START DATA IN THIS EXERCISE

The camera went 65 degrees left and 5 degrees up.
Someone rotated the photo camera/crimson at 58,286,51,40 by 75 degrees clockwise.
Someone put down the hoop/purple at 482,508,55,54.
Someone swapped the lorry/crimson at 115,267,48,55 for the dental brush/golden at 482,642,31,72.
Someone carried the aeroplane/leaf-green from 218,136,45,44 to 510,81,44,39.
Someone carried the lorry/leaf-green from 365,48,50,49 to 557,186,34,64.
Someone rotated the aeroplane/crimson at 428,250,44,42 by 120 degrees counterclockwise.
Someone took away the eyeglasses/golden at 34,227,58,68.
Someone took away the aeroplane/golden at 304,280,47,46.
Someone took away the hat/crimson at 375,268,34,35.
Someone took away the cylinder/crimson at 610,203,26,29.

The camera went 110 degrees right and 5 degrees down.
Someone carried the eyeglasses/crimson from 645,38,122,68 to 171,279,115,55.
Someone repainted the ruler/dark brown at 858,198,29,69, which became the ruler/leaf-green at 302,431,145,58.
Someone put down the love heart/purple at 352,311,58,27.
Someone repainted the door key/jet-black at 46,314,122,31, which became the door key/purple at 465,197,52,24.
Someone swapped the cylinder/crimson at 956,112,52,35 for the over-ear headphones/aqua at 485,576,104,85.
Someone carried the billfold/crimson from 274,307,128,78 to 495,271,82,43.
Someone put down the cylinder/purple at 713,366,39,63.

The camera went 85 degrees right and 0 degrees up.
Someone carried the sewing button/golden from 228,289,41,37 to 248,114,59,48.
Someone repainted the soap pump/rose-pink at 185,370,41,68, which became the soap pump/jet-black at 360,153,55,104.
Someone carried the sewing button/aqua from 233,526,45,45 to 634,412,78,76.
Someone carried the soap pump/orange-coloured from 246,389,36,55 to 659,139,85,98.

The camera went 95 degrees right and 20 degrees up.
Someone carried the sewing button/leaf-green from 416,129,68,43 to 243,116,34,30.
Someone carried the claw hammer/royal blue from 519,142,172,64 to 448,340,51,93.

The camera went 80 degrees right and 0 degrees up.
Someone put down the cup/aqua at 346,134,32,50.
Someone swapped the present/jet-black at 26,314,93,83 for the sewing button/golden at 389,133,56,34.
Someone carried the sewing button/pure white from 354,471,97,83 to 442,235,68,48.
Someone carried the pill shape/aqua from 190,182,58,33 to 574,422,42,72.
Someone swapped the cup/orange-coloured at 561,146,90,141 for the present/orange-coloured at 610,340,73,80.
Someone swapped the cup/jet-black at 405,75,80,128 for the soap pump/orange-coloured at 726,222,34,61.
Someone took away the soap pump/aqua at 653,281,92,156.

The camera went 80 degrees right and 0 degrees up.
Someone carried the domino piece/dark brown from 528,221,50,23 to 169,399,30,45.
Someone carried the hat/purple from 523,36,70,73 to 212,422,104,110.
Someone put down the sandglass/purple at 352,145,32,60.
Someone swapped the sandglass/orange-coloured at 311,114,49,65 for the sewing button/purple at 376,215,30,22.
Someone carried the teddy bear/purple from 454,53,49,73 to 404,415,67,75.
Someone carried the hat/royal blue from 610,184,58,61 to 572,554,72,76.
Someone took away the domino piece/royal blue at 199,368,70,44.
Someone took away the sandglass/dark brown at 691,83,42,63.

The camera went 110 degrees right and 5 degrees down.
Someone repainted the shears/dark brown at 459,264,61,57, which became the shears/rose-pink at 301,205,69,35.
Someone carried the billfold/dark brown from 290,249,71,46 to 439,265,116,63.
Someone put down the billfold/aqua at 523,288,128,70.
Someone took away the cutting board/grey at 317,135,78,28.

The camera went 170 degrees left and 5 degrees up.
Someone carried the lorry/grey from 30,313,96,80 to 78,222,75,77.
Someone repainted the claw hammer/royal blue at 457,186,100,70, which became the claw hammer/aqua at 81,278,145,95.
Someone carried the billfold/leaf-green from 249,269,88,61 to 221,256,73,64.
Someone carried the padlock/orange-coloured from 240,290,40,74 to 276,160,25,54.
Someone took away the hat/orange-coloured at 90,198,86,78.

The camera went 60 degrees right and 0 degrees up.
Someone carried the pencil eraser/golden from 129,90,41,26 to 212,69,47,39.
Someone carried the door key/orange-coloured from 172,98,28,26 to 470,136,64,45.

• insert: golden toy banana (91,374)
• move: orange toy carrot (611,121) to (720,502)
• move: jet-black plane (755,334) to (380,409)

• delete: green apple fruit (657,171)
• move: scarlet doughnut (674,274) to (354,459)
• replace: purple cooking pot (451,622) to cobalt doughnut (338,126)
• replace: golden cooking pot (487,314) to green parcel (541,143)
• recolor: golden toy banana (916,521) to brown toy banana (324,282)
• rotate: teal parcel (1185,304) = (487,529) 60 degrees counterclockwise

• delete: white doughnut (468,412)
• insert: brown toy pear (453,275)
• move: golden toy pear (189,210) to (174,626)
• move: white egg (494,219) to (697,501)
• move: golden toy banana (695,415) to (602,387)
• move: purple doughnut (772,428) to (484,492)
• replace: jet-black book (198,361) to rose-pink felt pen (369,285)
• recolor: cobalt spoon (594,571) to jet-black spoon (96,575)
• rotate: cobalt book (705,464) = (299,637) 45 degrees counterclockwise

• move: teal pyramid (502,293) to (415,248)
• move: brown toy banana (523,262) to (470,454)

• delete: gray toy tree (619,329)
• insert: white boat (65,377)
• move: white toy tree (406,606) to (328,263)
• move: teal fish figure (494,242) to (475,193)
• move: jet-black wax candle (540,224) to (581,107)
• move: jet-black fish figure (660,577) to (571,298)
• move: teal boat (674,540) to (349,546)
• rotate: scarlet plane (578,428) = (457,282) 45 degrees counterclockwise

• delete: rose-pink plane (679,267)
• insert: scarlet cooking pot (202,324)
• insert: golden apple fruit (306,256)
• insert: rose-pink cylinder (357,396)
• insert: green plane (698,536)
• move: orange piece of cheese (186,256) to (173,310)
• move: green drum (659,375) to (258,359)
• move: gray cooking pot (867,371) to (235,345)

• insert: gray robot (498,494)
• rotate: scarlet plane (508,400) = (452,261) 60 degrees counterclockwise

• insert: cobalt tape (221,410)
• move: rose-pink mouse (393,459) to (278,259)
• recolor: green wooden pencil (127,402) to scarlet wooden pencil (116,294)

END DATA IN THIS EXERCISE

TASK GOAL:
Scan the lines above for "rotated", then copy every one that has it.

SOLUTION FOR THIS EXERCISE:
Someone rotated the photo camera/crimson at 58,286,51,40 by 75 degrees clockwise.
Someone rotated the aeroplane/crimson at 428,250,44,42 by 120 degrees counterclockwise.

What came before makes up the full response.